--- TASK TO CARRY OUT ---
Pick out every line of the material that contains the string "point", treating uppercase and lowercase as different, and copy those lines.

******

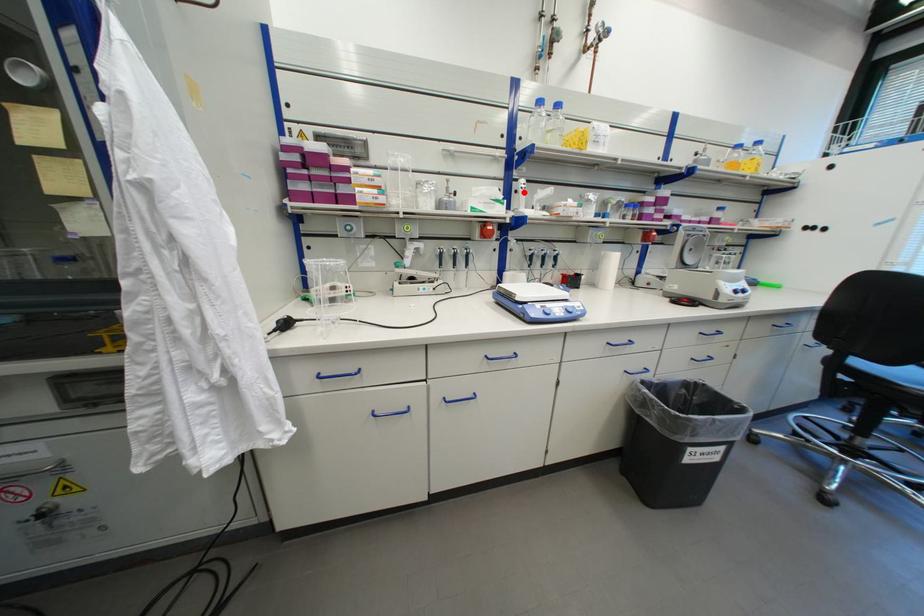
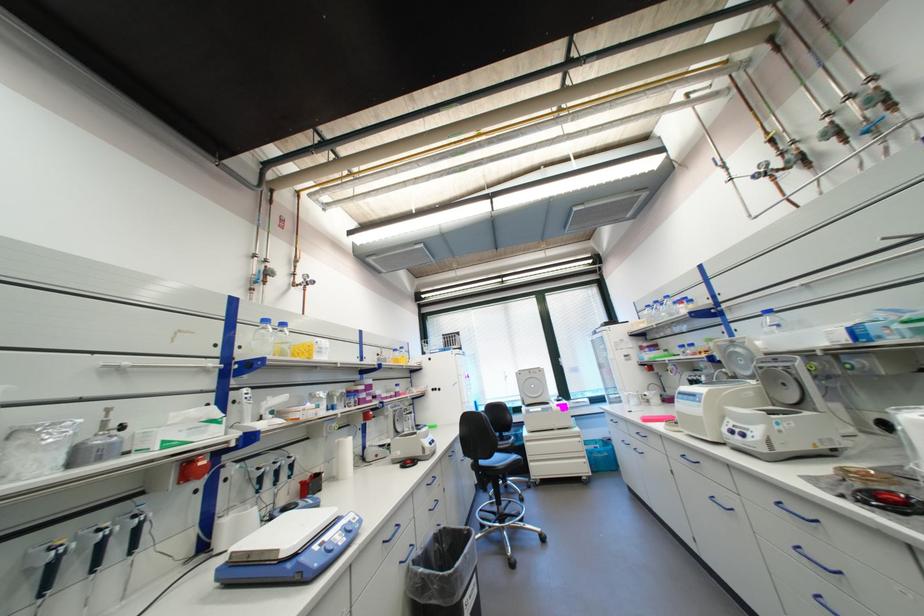
The point at the highlighted location is marked in the first image. Where is the corresponding point in the second image?

(242, 403)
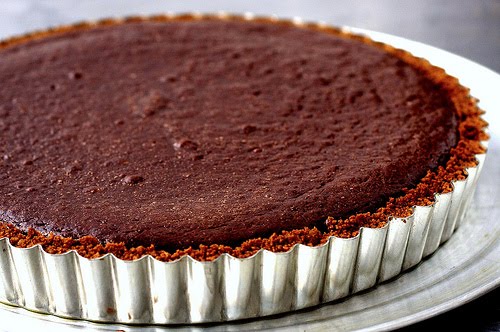
You are a GUI agent. You are given a task and a screenshot of the screen. Output one action in this format:
    pyautogui.click(x=<x>, y=<y>)
    Task: Click on the plate
    
    Given the screenshot: What is the action you would take?
    pyautogui.click(x=483, y=241), pyautogui.click(x=472, y=70)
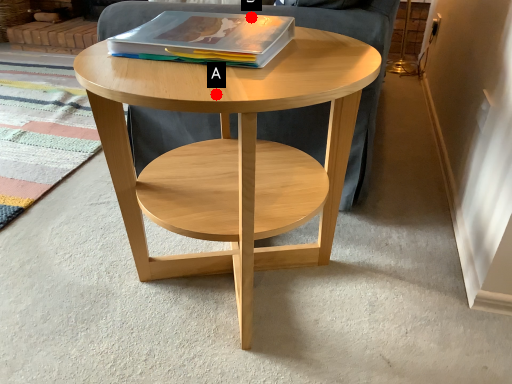
Question: Two points are circled on the image, labeled by A and B beside each circle. Which point is closer to the camera taking this photo?

Choices:
 (A) A is closer
 (B) B is closer

Answer: (A)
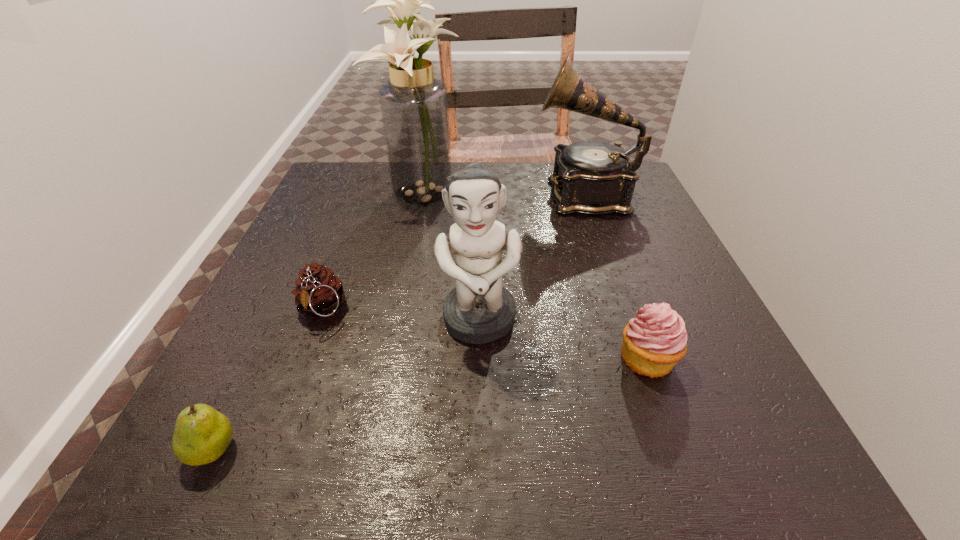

******

--- RESULT BELOW ---
The point at the highlighted location is marked in the first image. Where is the corresponding point in the second image?
Question: Two points are circled on the image, labeled by A and B beside each circle. Which point is closer to the camera taking this photo?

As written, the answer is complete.